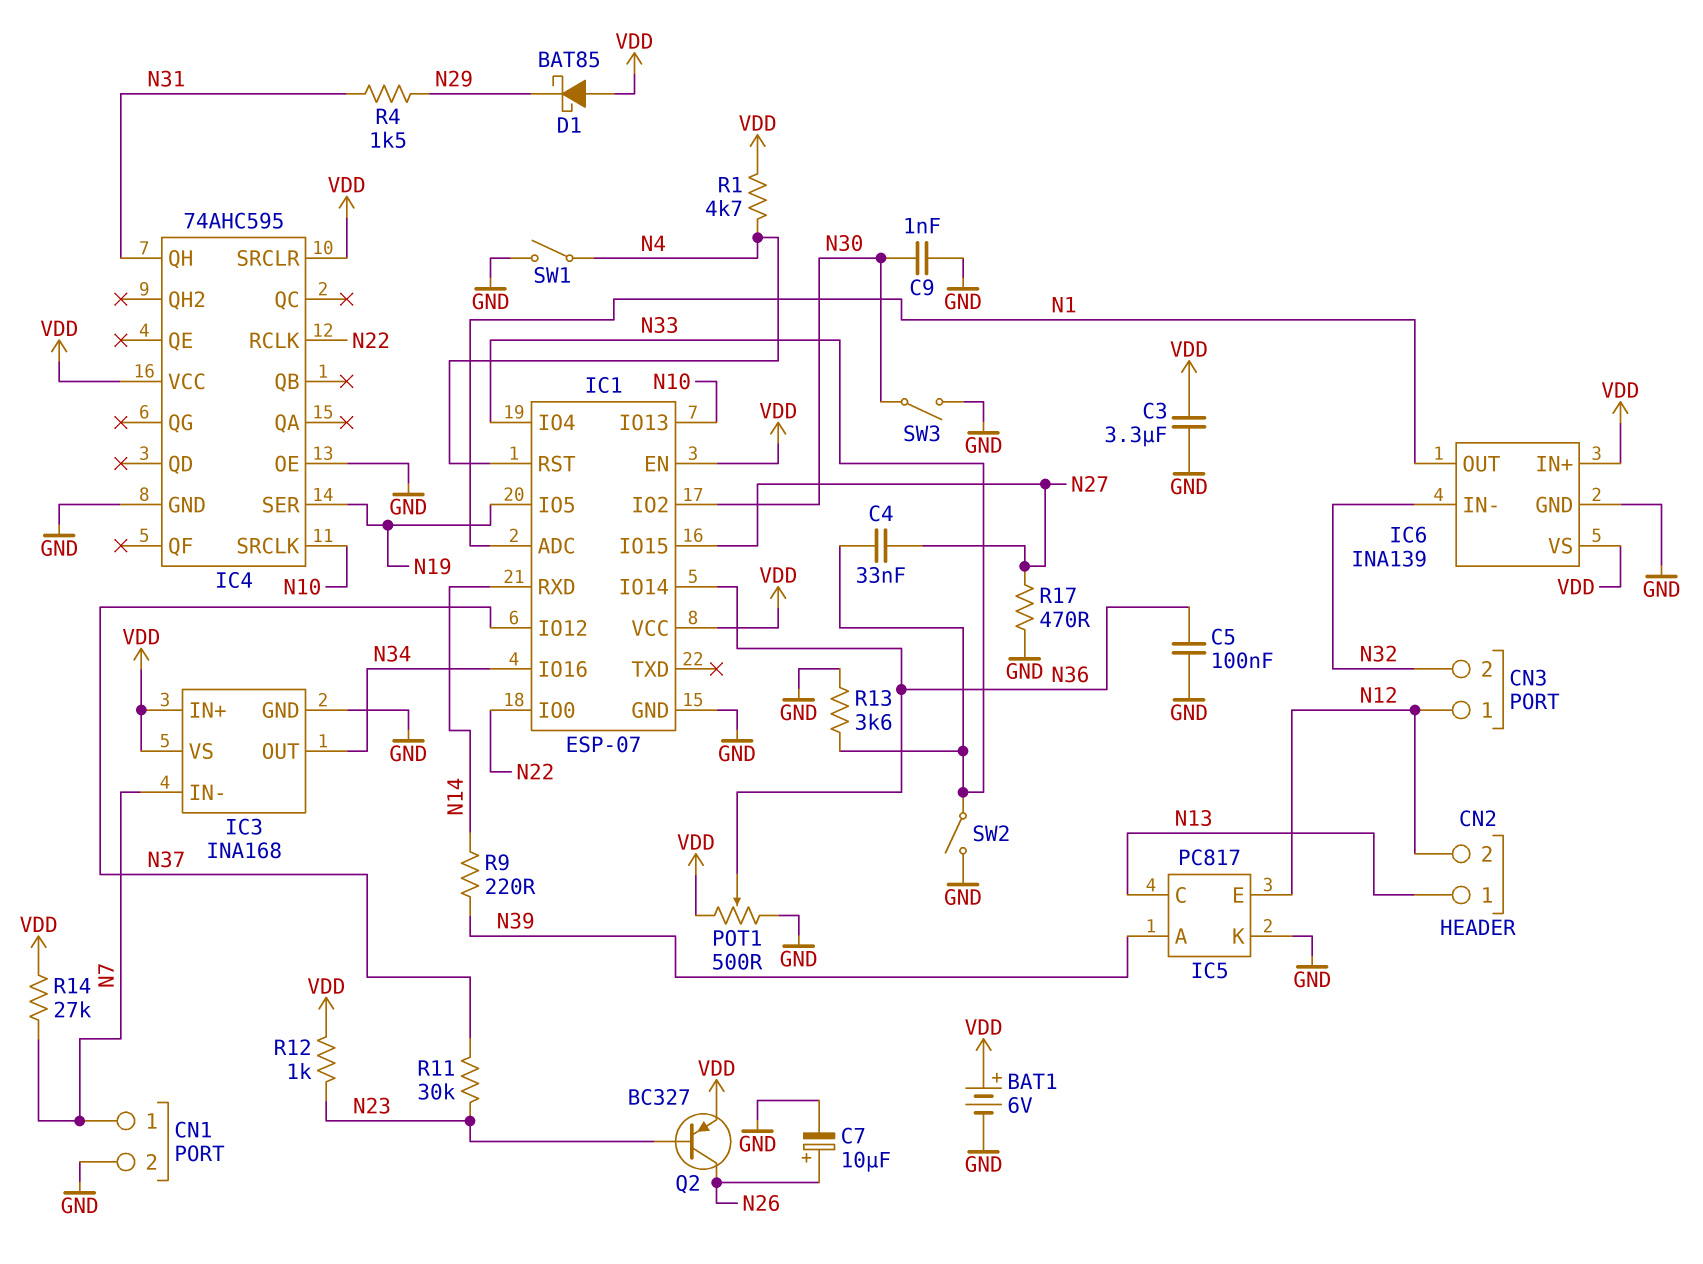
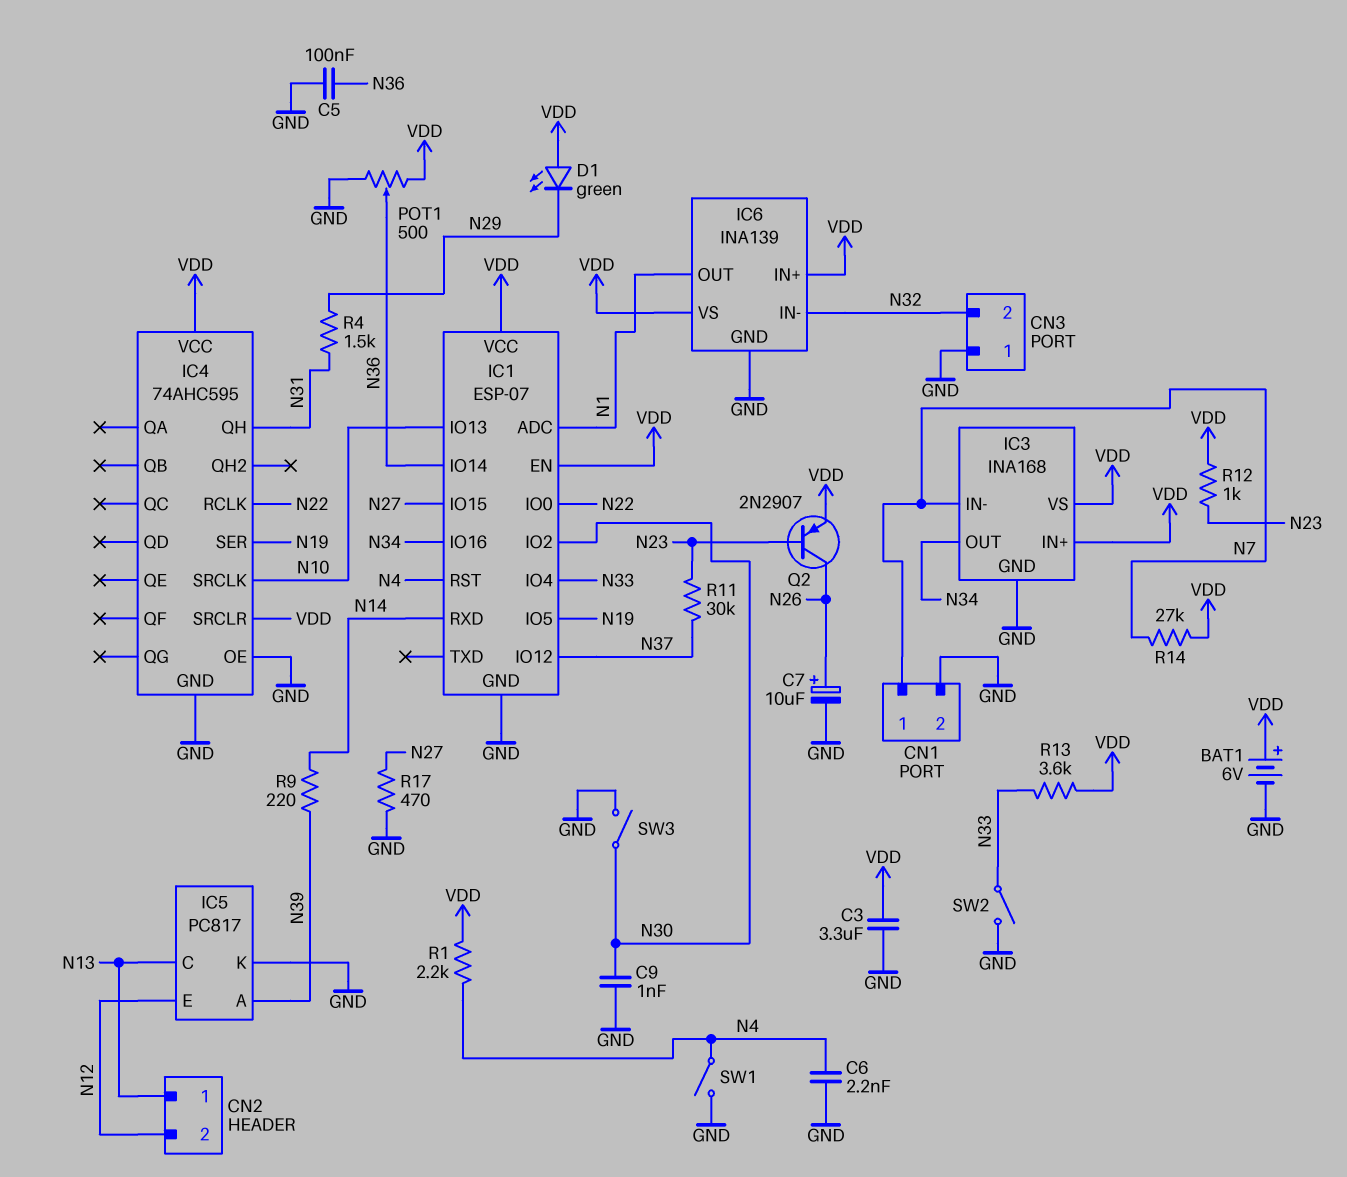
C4: 33nF (N27, N33) -> none
C6: none -> 2.2nF (GND, N4)
CN3 pin 1: N12 -> GND
D1: schottky BAT85 (A VDD, K N29) -> LED green (A VDD, K N29)
Q2: PNP BC327 (B N23, C N26, E VDD) -> PNP 2N2907 (B N23, C N26, E VDD)
R1: 4.7k (N4, VDD) -> 2.2k (N4, VDD)
R13: 3.6k (GND, N33) -> 3.6k (N33, VDD)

++++++++++++++++++++

WHAT IS NEEDED » Give back exactly the lines from the line containing "Q2: PNP BC327" to the end of the entries, and no other lines.

RESULT OF THIS TASK »
Q2: PNP BC327 (B N23, C N26, E VDD) -> PNP 2N2907 (B N23, C N26, E VDD)
R1: 4.7k (N4, VDD) -> 2.2k (N4, VDD)
R13: 3.6k (GND, N33) -> 3.6k (N33, VDD)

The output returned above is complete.